*** Records shown

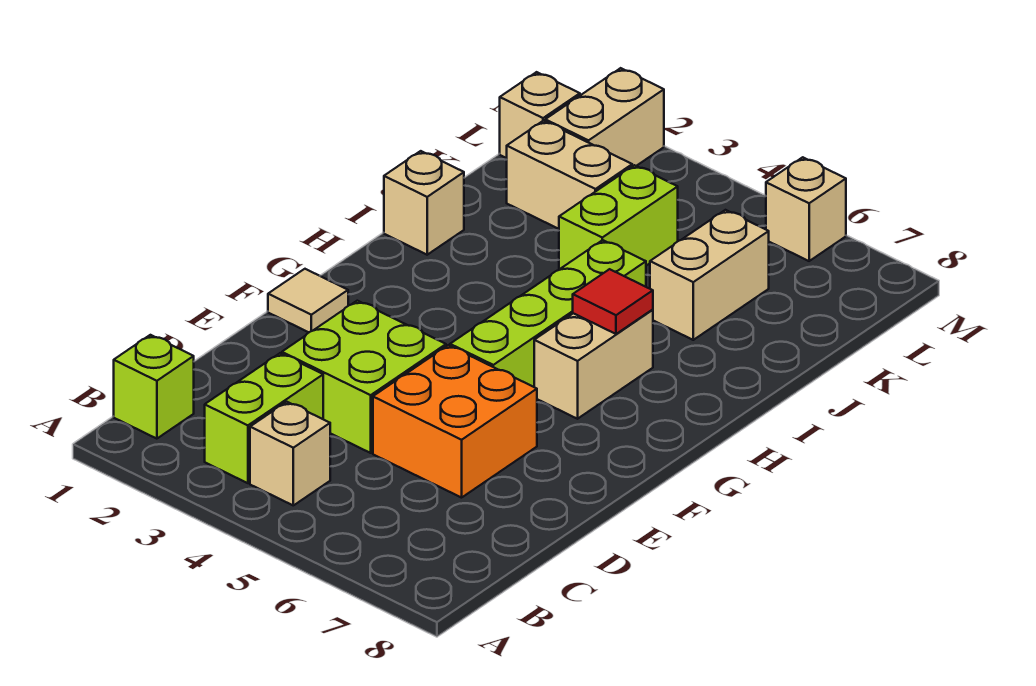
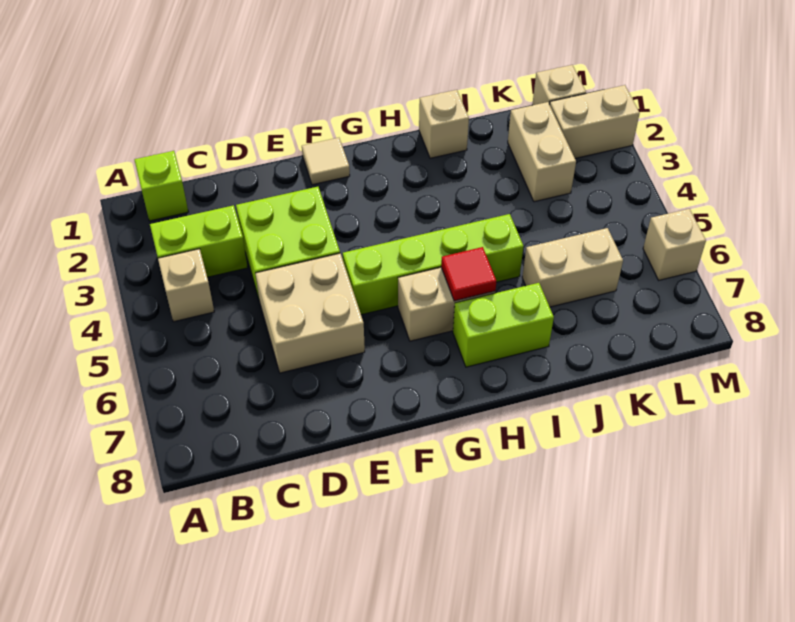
orange brick D5:E6 level 1 -> tan brick D5:E6 level 1
lime brick J4:K4 level 1 -> lime brick H7:I7 level 1

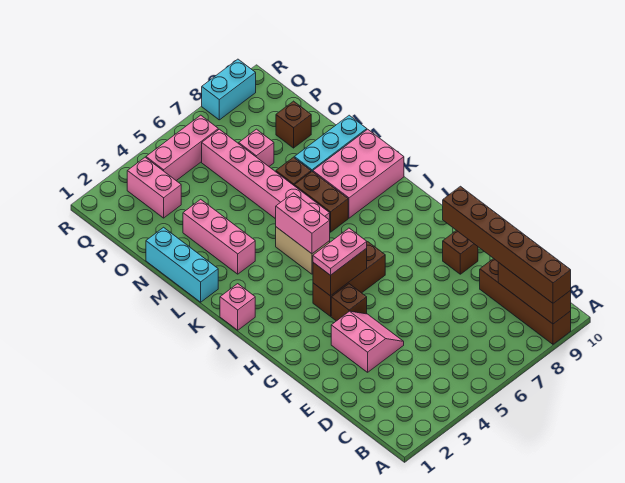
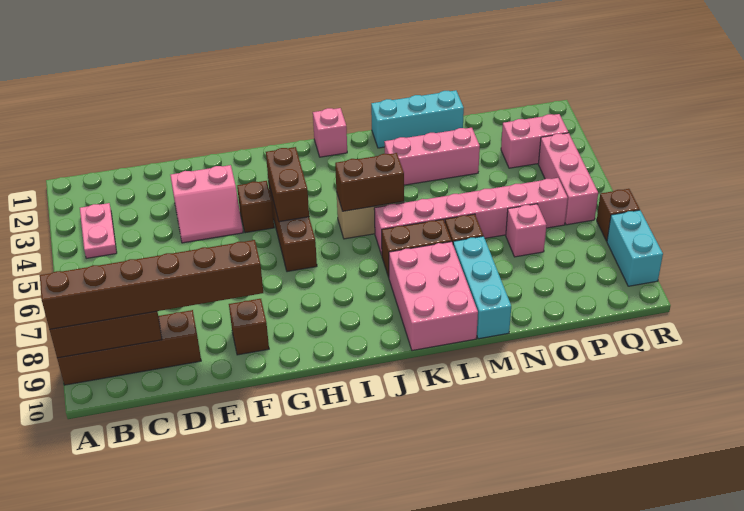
pink plate H4:H5 level 3 -> pink plate B3:B4 level 1
pink brick J5:K5 level 2 -> brown brick J5:K5 level 2
brown brick O9 level 1 -> brown brick R7 level 1

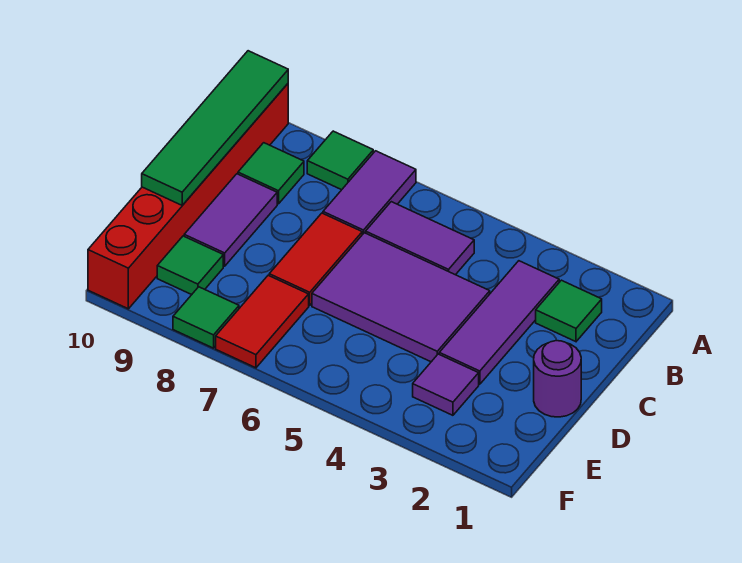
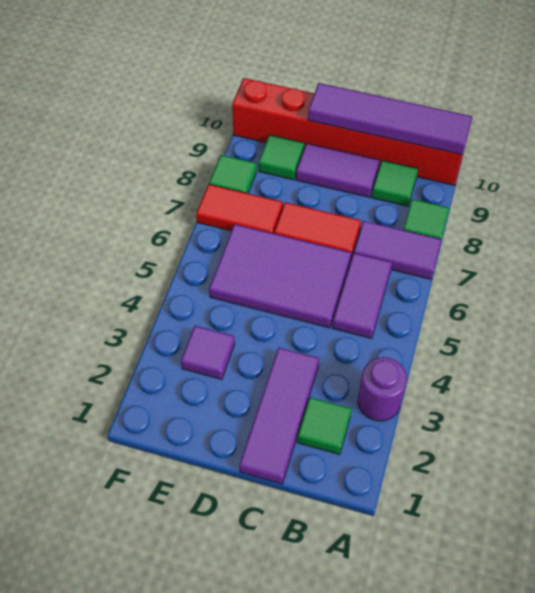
green tile A10:D10 level 2 -> purple tile A10:D10 level 2
purple tile B3:D3 level 1 -> purple tile C1:C3 level 1
purple tile C4:D6 level 1 -> purple tile C5:E6 level 1
purple round brick D1 level 1 -> purple round brick A3 level 1

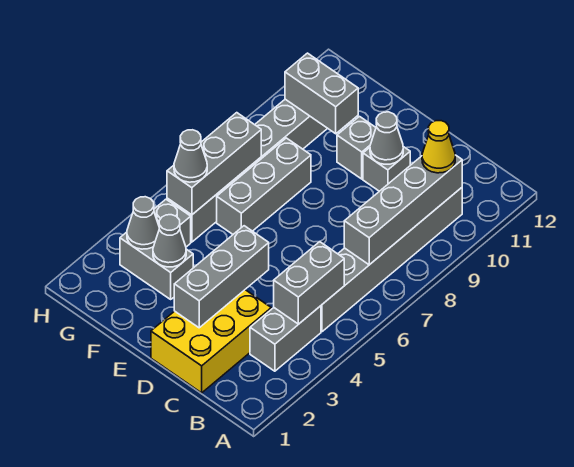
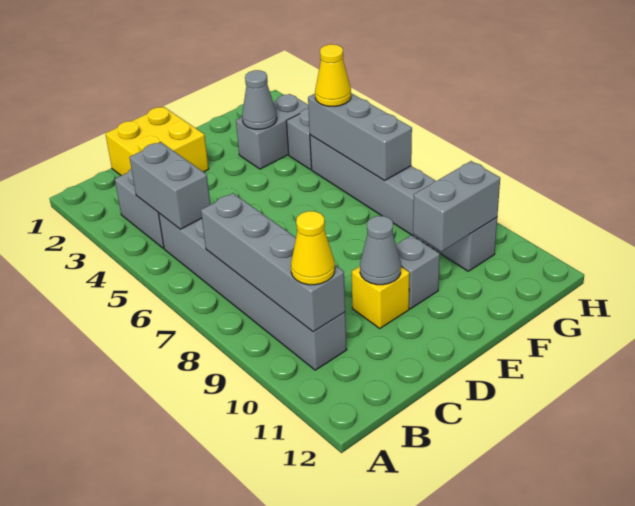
yellow brick C1:D3 level 1 -> yellow brick C1:D2 level 1
grey brick D2:D4 level 2 -> none
grey brick D10 level 1 -> yellow brick D10 level 1
grey brick F6:F8 level 1 -> none
grey cone G3 level 2 -> none
grey cone G5 level 3 -> yellow cone G5 level 3

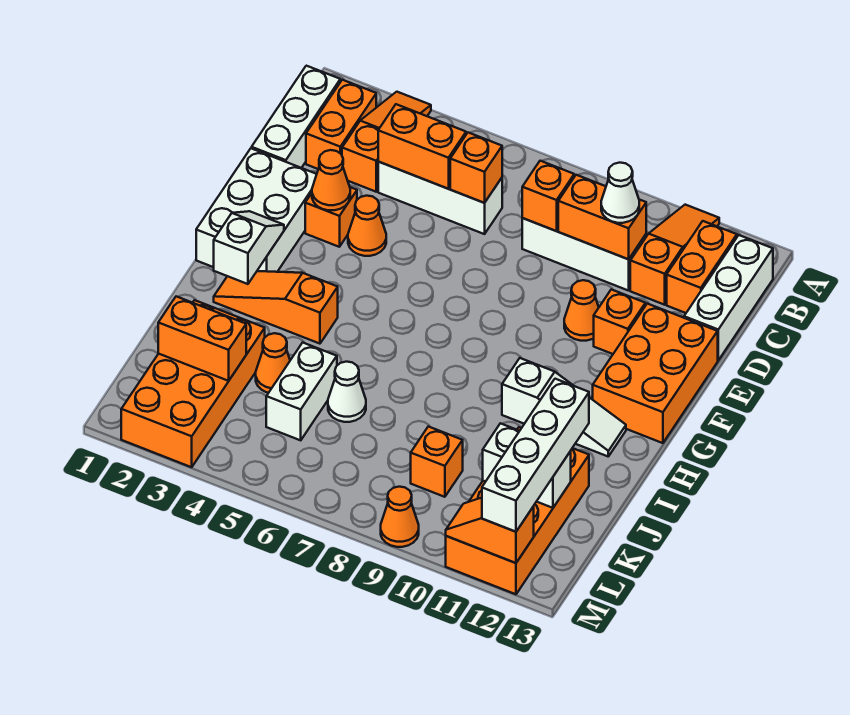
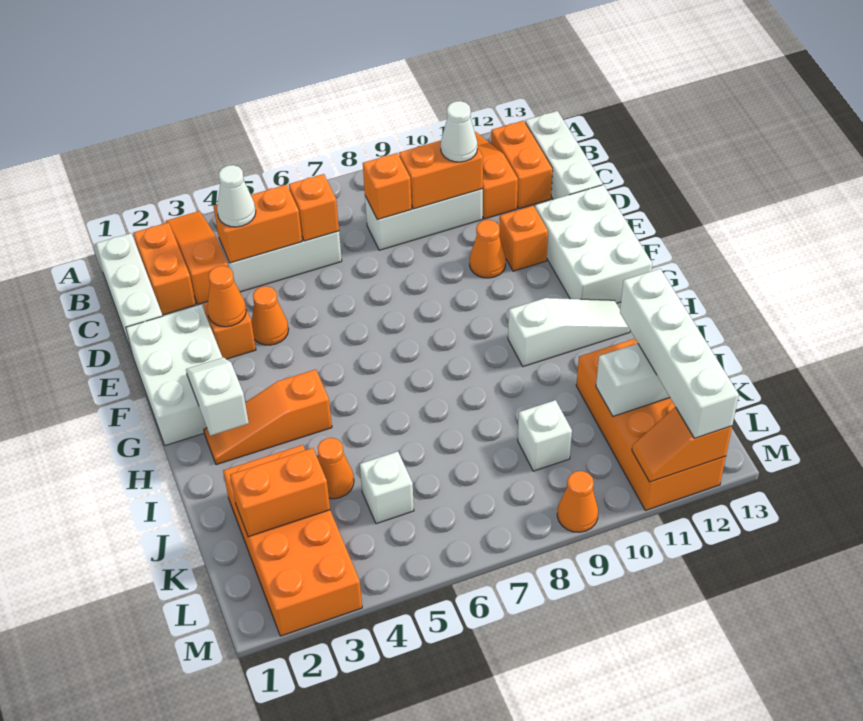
orange brick E12:G13 level 1 -> white brick E12:G13 level 1
white brick J5:K5 level 1 -> white brick K5 level 1
white cone J6 level 1 -> white cone C4 level 3
orange brick K9 level 1 -> white brick K9 level 1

******

Which of the lines in the material above contain "white"? Copy each one out.

orange brick E12:G13 level 1 -> white brick E12:G13 level 1
white brick J5:K5 level 1 -> white brick K5 level 1
white cone J6 level 1 -> white cone C4 level 3
orange brick K9 level 1 -> white brick K9 level 1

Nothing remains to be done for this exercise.